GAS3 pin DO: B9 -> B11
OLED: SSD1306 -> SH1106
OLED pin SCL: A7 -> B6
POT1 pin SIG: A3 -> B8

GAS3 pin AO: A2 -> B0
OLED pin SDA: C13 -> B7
* * * *
Please show each line in the records above that contains "OLED".

OLED: SSD1306 -> SH1106
OLED pin SCL: A7 -> B6
OLED pin SDA: C13 -> B7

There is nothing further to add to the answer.